- What you have to do: Only the lines from the opening of the material through the line bearing "red_rolling_pin 665, 403" should be reproduced, exactly and without pictures.

- Data:
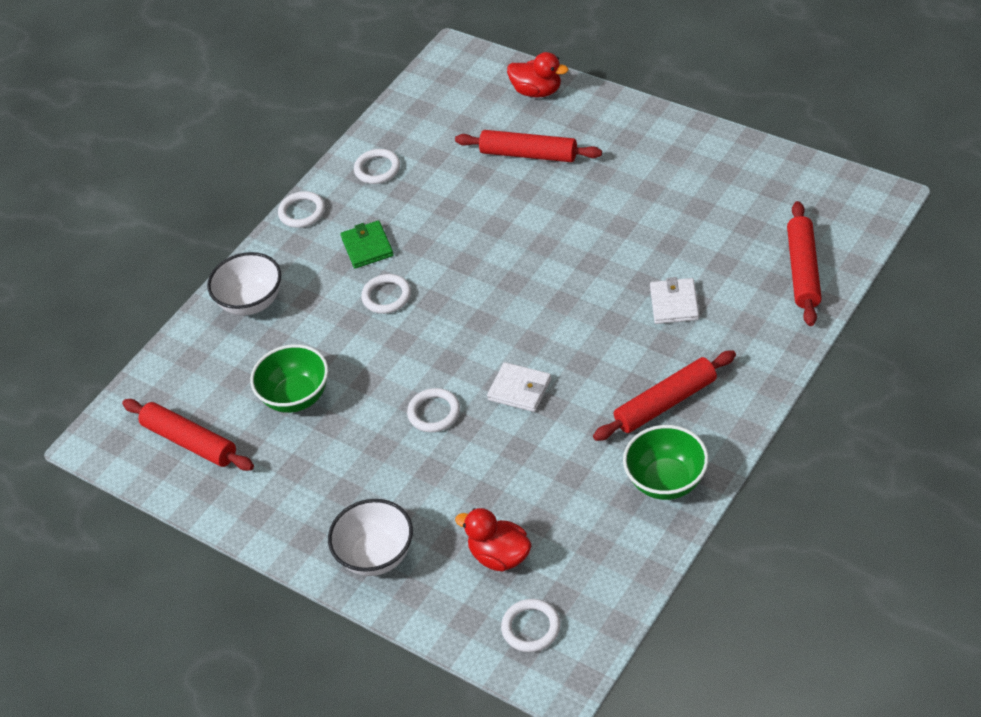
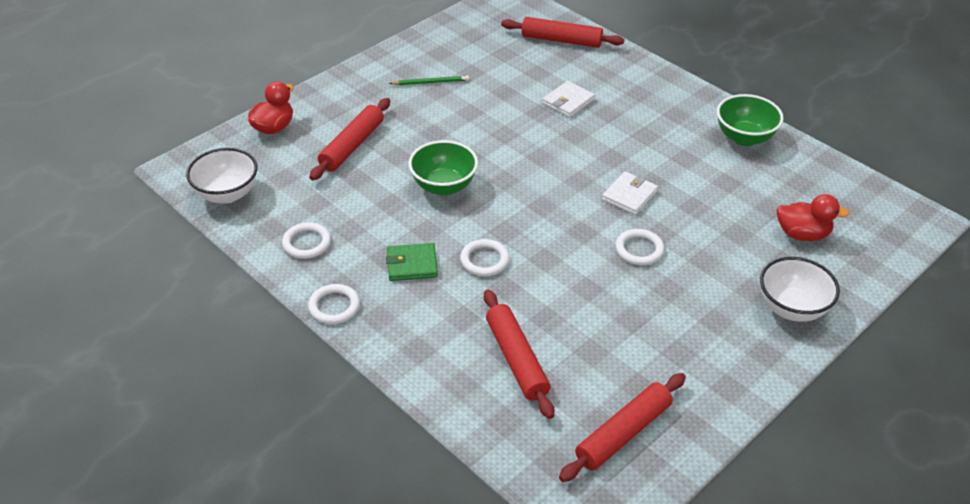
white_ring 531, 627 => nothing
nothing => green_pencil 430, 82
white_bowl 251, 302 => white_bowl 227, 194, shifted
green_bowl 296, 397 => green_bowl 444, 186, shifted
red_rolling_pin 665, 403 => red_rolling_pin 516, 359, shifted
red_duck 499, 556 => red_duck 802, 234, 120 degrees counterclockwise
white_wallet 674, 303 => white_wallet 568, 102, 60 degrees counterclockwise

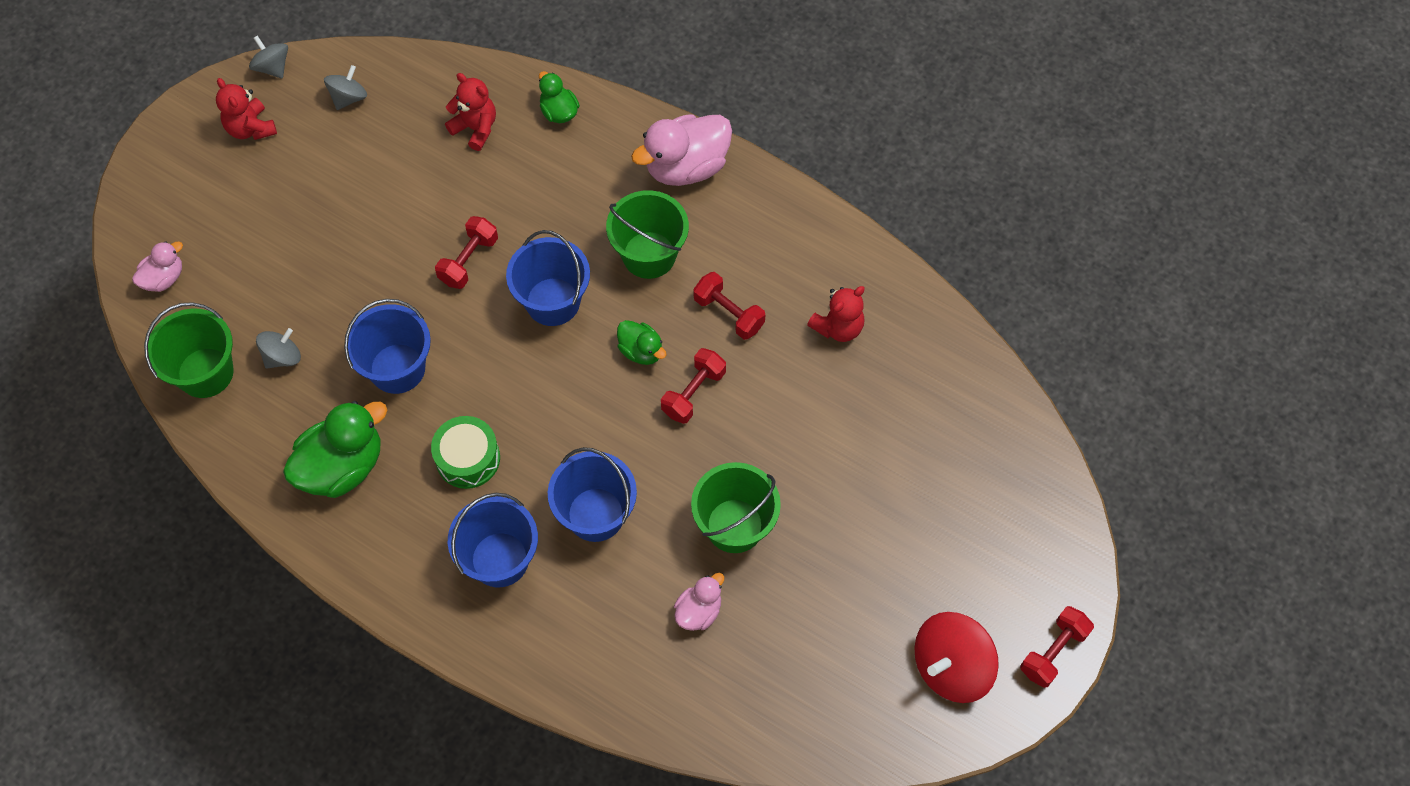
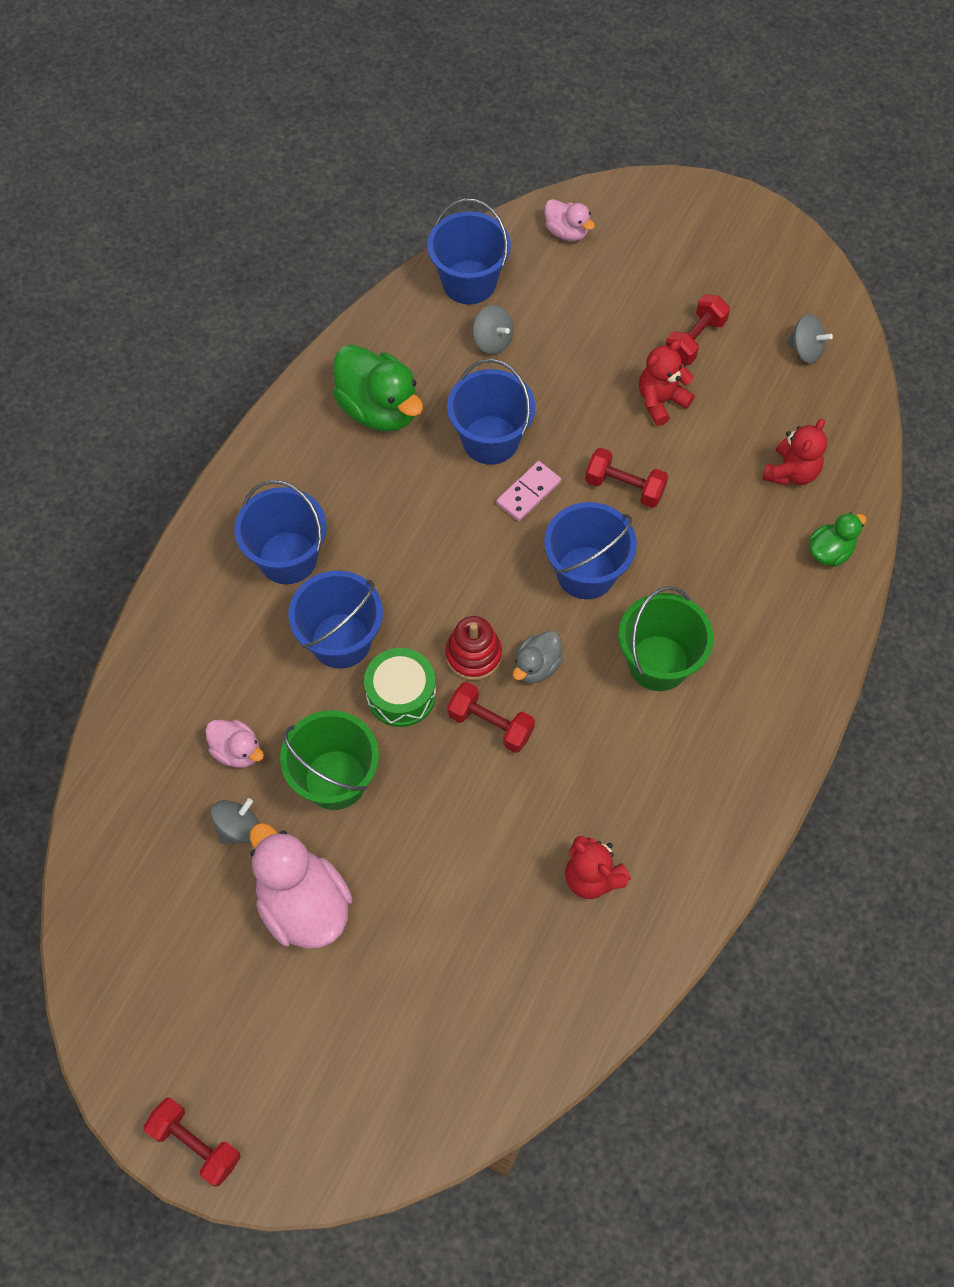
red_spinning_top 951, 667 => nothing
nothing => red_stacking_toy 473, 655
nothing => pink_domino 528, 493
red_teddy_bear 251, 128 => red_teddy_bear 661, 401, shifted
grey_spinning_top 272, 67 => grey_spinning_top 239, 828, shifted
green_drum 468, 458 => green_drum 401, 694, shifted
pink_duck 686, 167 => pink_duck 303, 905, shifted
red_dumbbell 728, 313 => red_dumbbell 694, 340, shifted
green_bucket 205, 372 => blue_bucket 469, 282
green_duck 641, 351 => grey_duck 536, 666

- Result for this exercise:
white_ring 531, 627 => nothing
nothing => green_pencil 430, 82
white_bowl 251, 302 => white_bowl 227, 194, shifted
green_bowl 296, 397 => green_bowl 444, 186, shifted
red_rolling_pin 665, 403 => red_rolling_pin 516, 359, shifted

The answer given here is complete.